=== DATA IN THIS EXERCISE ===

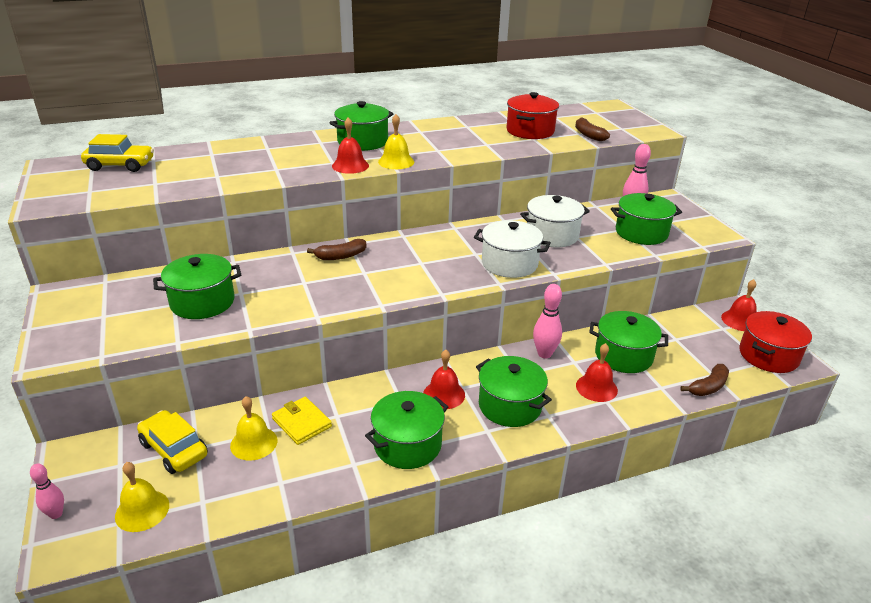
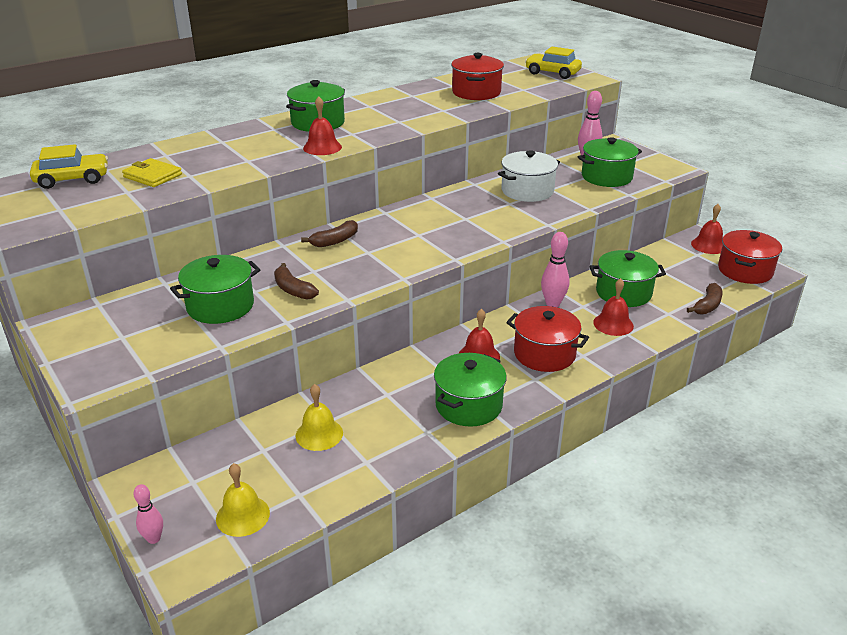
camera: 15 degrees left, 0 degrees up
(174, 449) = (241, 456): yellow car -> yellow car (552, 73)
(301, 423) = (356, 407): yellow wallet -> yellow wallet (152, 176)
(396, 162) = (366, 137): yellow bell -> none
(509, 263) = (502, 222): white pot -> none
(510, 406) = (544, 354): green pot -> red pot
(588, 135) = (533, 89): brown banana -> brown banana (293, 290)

===
=== DATA IN THIS EXERCISE ===

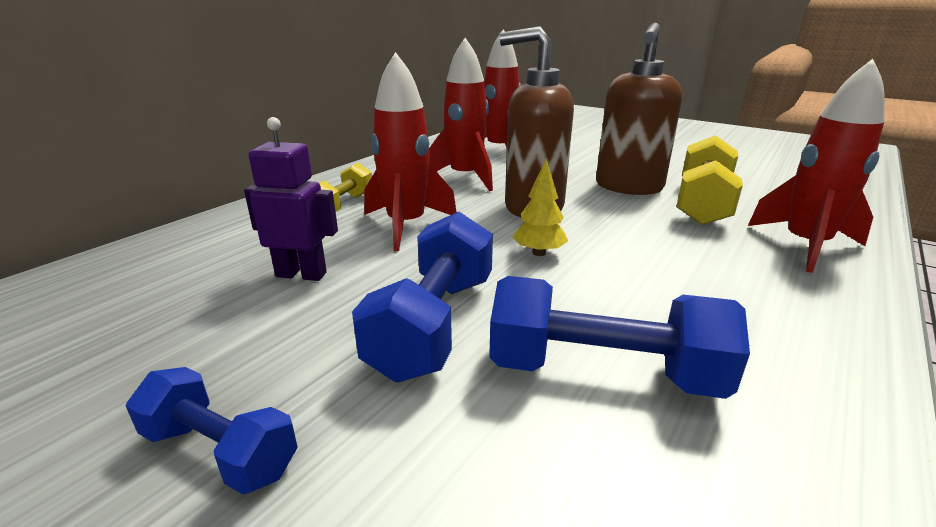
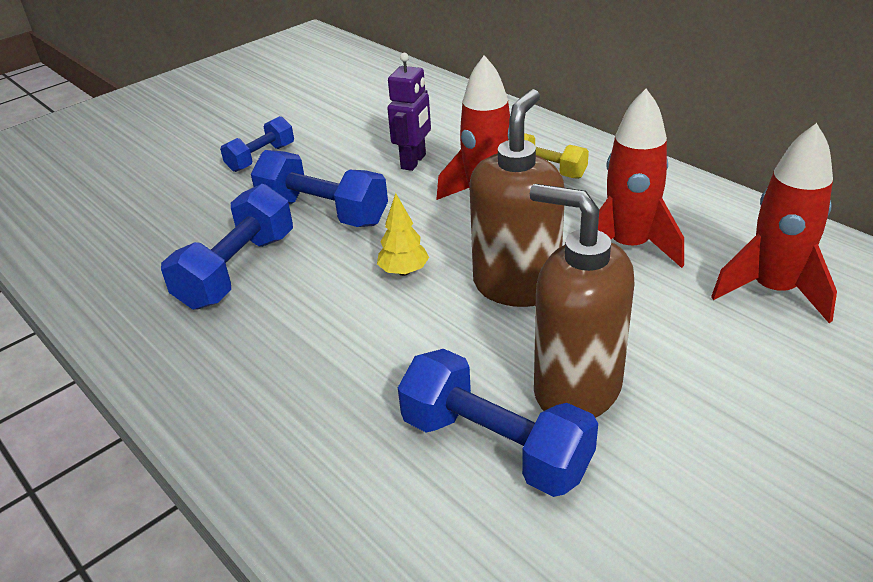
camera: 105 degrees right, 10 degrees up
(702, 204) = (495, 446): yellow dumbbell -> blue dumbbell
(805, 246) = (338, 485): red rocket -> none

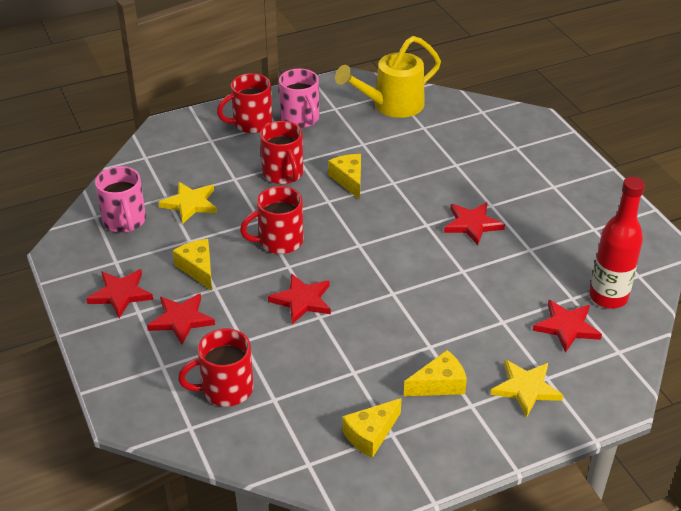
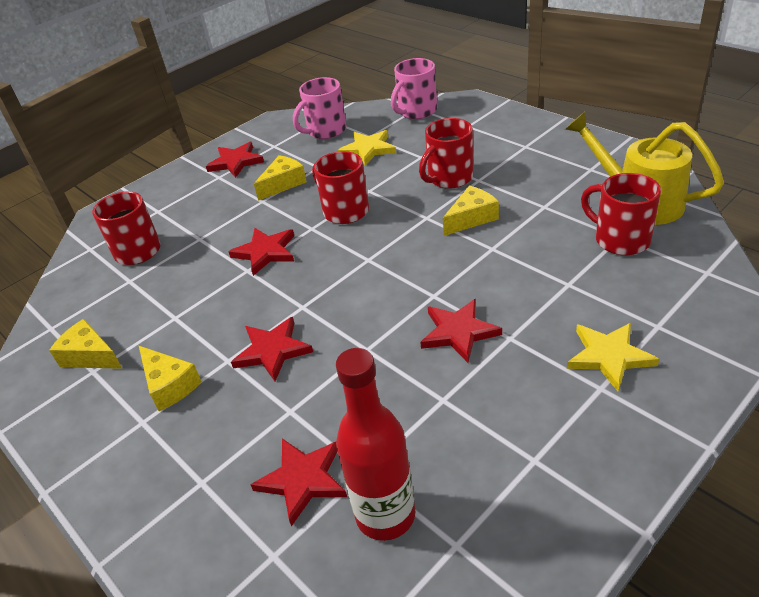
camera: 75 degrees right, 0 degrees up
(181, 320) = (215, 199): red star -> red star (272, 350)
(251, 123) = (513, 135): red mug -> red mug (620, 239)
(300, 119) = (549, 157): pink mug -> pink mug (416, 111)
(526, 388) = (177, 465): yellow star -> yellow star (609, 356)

===
=== DATA IN THIS EXERCISE ===

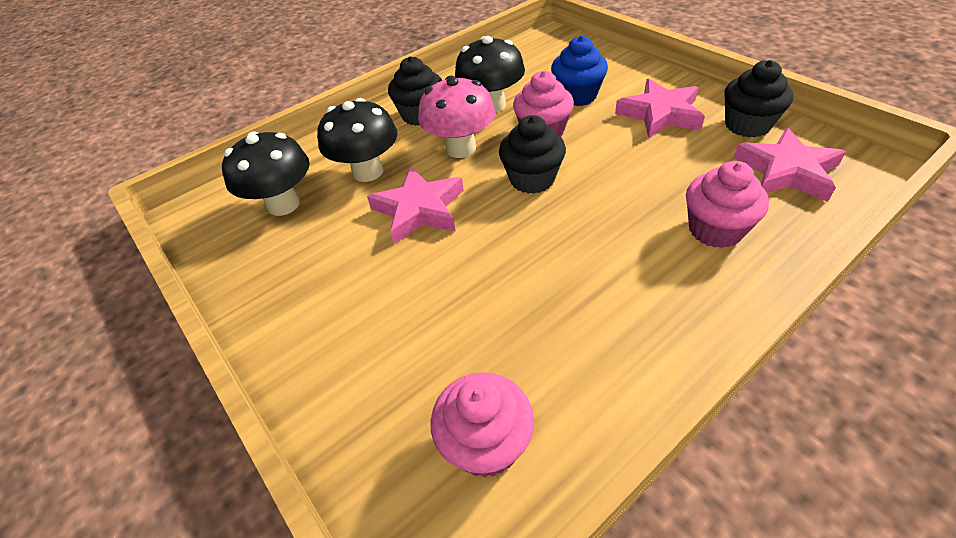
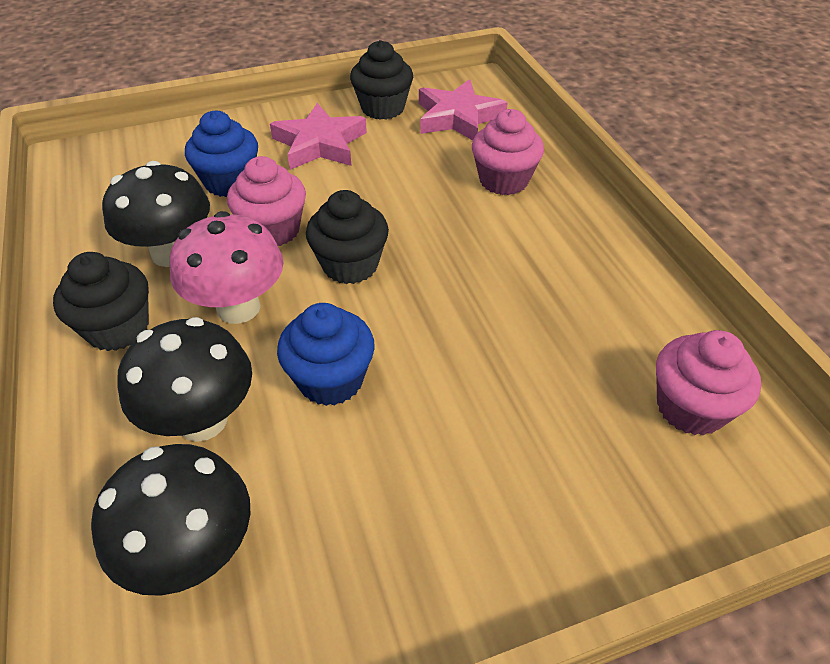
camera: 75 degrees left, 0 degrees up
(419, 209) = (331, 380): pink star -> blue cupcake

===

◆ AIM OF THE TASK
Everything above from the line containing "(300, 119) = (549, 157): pink" down to the line containing "(526, 388) = (177, 465): yellow" should be copied exactly, both end lines included, and nothing else.

◆ SOLVED PROBLEM
(300, 119) = (549, 157): pink mug -> pink mug (416, 111)
(526, 388) = (177, 465): yellow star -> yellow star (609, 356)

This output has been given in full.